***** DATA FOR THIS TASK *****

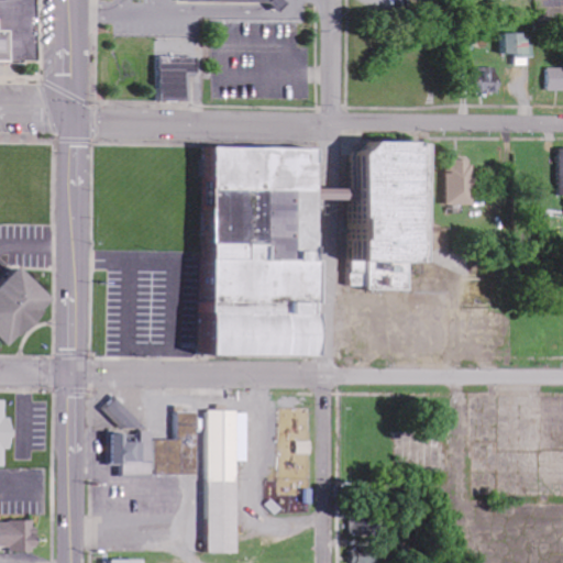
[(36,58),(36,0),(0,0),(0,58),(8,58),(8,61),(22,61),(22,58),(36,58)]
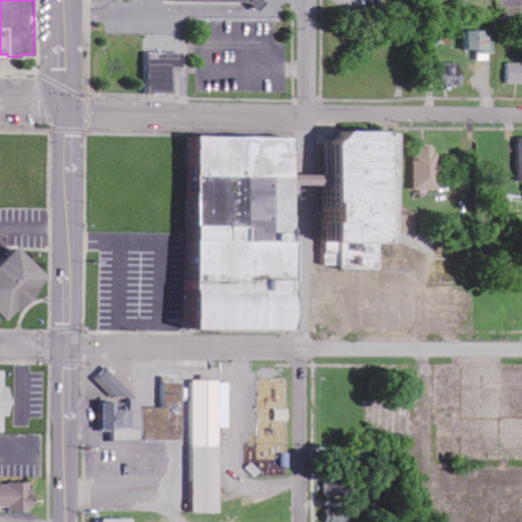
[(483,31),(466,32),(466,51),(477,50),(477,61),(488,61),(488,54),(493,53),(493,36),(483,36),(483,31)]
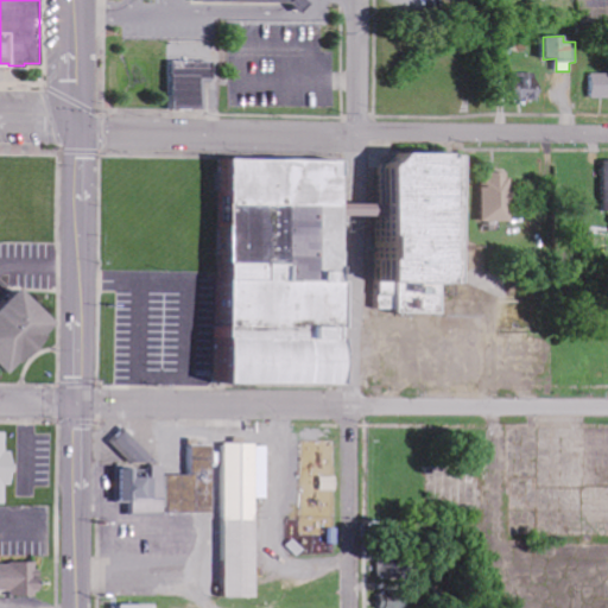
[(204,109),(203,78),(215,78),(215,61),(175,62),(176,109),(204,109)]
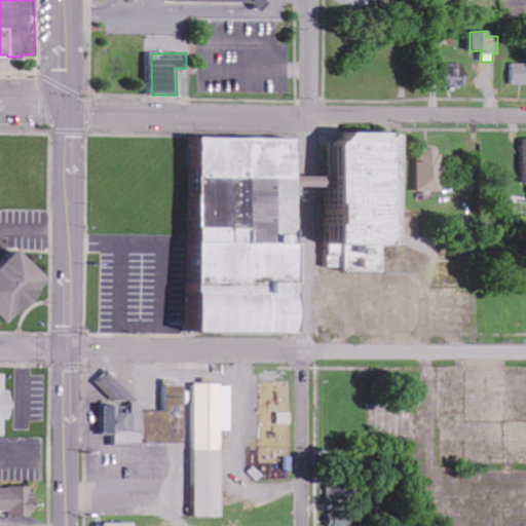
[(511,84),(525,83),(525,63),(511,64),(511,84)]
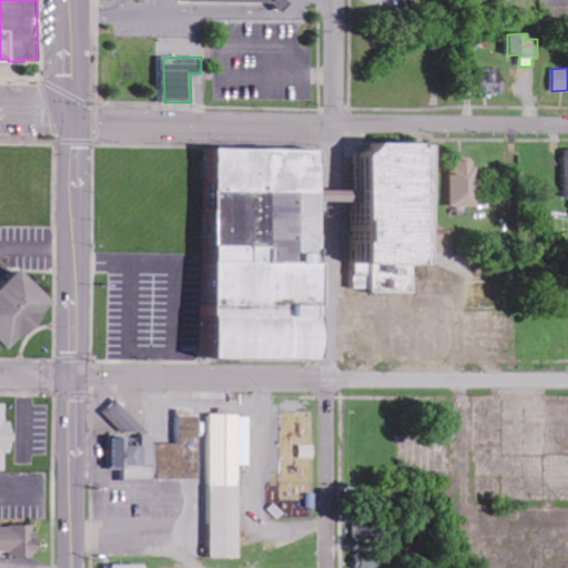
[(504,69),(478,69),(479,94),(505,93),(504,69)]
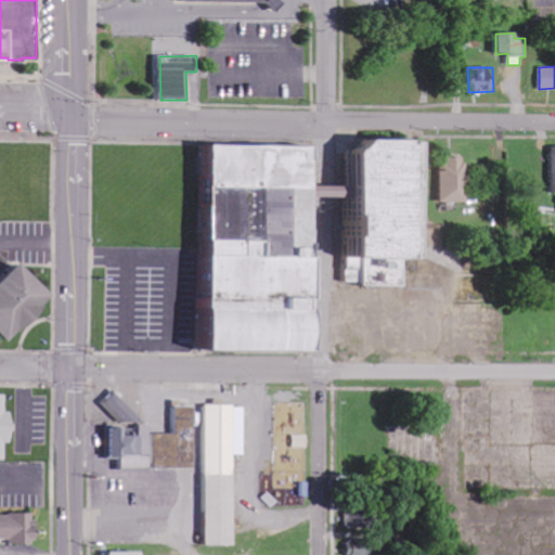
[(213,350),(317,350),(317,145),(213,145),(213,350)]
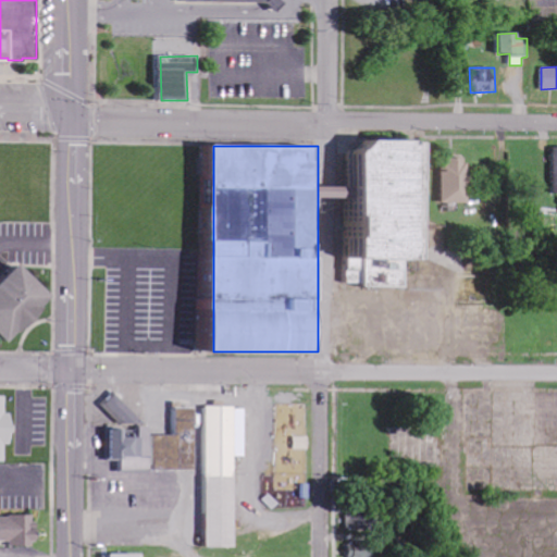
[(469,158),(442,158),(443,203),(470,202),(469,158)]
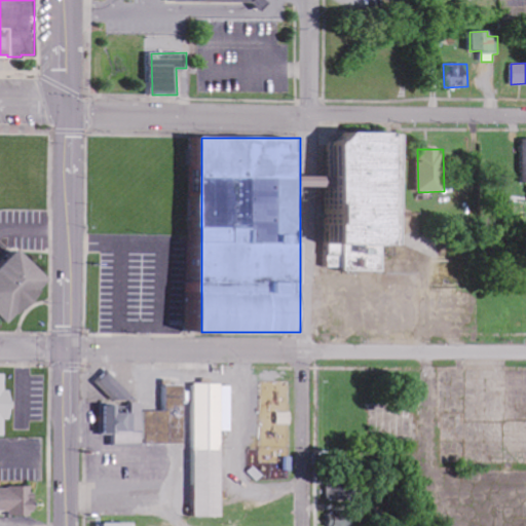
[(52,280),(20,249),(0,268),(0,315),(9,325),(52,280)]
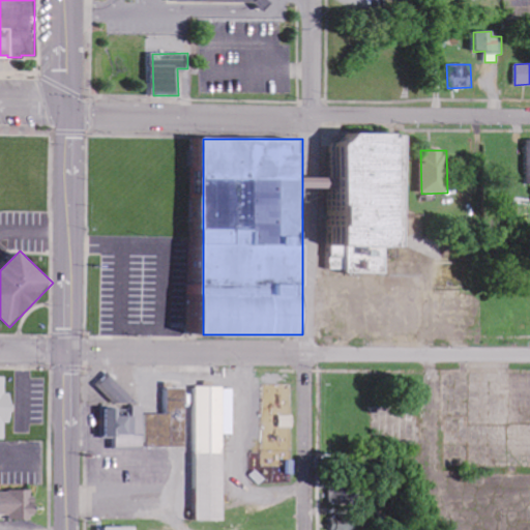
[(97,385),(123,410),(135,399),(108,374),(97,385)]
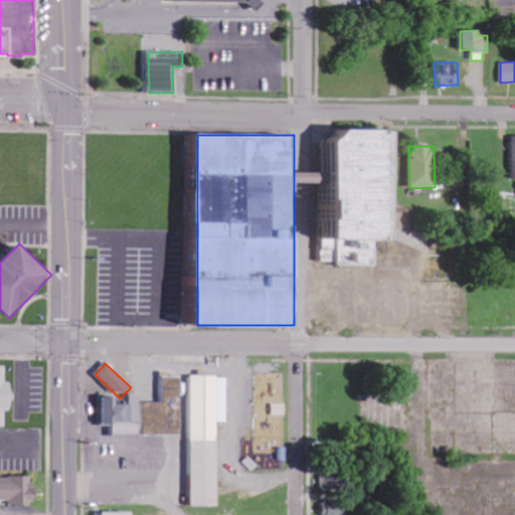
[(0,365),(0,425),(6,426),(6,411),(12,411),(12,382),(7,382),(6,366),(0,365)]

*****

**WORK ITEM**
Omit all pictures, and repeat exactly the lines from the line containing "[(213,350),(317,350),(317,145),(213,145),(213,350)]" through the end of the data.

**EXERCISE OUTPUT**
[(213,350),(317,350),(317,145),(213,145),(213,350)]
[(469,158),(442,158),(443,203),(470,202),(469,158)]
[(52,280),(20,249),(0,268),(0,315),(9,325),(52,280)]
[(97,385),(123,410),(135,399),(108,374),(97,385)]
[(0,365),(0,425),(6,426),(6,411),(12,411),(12,382),(7,382),(6,366),(0,365)]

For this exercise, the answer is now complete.